▶ _Extracted records_:
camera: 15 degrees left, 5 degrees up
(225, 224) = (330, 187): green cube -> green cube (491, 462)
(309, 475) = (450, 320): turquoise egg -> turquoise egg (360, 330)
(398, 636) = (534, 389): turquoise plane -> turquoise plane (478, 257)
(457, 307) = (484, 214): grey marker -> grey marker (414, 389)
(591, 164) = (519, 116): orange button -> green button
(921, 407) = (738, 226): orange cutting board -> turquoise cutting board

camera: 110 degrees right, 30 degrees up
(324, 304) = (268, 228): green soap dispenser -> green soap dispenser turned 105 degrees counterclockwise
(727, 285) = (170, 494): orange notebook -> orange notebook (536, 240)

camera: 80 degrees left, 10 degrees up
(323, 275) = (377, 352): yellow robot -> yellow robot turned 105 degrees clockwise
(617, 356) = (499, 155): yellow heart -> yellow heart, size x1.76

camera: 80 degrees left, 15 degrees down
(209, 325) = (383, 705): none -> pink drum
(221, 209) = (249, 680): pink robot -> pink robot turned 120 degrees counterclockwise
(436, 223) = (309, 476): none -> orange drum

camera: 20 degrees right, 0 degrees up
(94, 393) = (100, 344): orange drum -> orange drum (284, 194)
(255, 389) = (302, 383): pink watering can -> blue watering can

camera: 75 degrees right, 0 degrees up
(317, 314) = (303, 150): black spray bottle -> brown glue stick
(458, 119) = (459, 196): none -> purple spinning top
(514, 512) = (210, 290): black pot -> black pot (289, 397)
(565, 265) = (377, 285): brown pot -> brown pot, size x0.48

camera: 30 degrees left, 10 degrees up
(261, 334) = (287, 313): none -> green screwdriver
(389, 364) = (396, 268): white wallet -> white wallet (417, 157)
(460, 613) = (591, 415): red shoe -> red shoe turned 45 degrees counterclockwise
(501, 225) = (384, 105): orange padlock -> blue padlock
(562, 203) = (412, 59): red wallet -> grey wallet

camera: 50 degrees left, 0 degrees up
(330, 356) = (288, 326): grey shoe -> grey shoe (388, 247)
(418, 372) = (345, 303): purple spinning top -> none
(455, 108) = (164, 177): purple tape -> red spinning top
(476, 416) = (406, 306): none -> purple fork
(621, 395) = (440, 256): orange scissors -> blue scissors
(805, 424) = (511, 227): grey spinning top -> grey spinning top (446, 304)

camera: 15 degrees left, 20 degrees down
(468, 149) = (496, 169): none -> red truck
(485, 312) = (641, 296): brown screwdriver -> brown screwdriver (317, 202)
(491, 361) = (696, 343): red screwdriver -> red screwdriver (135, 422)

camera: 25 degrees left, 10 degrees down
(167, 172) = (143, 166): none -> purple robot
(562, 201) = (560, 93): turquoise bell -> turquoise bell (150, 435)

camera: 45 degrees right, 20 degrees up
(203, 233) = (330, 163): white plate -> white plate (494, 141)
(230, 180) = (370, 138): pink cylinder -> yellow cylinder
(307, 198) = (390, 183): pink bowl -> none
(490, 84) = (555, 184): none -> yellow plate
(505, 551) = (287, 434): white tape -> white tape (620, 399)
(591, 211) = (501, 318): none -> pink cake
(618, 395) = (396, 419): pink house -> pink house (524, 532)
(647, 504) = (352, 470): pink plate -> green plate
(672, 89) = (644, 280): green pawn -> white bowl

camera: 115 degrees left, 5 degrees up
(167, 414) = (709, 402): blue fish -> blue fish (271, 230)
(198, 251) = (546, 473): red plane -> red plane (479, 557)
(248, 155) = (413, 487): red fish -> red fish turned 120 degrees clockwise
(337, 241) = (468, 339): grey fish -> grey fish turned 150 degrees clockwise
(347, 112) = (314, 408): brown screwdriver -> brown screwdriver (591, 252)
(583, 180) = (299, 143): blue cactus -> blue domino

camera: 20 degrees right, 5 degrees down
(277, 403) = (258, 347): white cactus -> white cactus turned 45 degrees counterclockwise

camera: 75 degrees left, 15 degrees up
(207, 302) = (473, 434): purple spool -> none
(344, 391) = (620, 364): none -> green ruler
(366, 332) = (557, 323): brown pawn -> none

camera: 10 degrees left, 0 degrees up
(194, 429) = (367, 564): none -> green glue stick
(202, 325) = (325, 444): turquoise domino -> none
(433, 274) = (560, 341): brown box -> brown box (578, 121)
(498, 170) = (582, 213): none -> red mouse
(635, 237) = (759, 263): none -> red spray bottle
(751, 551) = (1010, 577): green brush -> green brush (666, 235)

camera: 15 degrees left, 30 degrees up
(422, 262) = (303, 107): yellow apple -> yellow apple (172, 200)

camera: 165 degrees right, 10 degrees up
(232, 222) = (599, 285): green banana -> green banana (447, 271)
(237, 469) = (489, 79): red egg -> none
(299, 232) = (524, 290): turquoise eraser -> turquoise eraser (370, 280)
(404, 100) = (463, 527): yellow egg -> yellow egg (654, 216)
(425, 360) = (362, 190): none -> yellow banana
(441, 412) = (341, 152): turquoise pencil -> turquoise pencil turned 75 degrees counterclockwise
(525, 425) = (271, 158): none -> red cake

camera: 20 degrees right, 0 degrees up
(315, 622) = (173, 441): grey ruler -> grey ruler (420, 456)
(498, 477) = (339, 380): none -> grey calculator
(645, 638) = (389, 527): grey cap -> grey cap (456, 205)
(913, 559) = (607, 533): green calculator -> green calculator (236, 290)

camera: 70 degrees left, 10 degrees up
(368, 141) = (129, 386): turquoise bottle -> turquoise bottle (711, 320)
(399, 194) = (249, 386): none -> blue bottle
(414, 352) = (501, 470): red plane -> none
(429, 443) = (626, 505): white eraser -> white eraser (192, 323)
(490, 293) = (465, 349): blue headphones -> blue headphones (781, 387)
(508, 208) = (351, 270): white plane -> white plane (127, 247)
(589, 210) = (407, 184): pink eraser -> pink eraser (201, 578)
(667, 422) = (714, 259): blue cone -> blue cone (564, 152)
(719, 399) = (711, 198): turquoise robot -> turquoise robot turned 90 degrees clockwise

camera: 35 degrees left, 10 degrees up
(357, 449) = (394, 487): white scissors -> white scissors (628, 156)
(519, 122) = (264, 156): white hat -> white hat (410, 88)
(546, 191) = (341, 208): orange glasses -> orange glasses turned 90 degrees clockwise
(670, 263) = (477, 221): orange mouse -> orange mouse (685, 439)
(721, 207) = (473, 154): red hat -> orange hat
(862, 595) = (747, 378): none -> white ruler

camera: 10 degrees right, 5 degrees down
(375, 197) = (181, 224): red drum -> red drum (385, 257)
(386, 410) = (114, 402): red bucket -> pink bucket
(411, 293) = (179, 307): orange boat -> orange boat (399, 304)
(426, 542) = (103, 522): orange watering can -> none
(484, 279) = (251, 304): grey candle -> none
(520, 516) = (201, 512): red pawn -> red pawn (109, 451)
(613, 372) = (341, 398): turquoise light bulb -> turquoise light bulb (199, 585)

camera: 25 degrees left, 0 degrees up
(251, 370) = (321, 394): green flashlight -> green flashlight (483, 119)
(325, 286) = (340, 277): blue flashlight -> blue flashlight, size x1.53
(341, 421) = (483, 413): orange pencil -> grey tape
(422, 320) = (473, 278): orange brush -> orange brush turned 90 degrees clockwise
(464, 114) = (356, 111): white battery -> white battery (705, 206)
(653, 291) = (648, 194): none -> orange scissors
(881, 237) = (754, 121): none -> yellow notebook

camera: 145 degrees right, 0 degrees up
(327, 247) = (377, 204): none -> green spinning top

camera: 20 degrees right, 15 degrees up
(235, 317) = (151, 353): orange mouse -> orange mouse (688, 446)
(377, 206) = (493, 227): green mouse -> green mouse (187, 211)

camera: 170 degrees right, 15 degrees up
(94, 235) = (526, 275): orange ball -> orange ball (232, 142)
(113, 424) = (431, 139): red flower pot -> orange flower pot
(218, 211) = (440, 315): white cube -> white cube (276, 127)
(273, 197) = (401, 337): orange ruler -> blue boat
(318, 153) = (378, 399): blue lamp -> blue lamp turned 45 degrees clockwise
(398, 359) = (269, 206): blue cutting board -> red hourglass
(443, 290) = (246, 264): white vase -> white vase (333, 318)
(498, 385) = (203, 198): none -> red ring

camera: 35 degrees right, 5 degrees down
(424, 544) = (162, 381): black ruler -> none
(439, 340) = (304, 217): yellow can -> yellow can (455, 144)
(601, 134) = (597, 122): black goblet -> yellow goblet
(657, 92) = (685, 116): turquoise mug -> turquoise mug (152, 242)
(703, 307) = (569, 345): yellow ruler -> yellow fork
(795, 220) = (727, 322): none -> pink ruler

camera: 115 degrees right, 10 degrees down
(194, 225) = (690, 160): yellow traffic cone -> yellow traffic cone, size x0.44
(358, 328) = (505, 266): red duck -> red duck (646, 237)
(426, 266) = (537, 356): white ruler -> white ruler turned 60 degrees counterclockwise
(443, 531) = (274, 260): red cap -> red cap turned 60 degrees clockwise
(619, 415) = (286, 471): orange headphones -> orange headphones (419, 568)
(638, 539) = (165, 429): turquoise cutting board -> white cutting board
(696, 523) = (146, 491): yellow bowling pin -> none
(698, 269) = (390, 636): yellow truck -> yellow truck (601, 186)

▶ _Task directions_: The word "cone" may appear on some lines of these records; state how many such lines there are, and nothing else.

▶ _Solution to the problem_: 2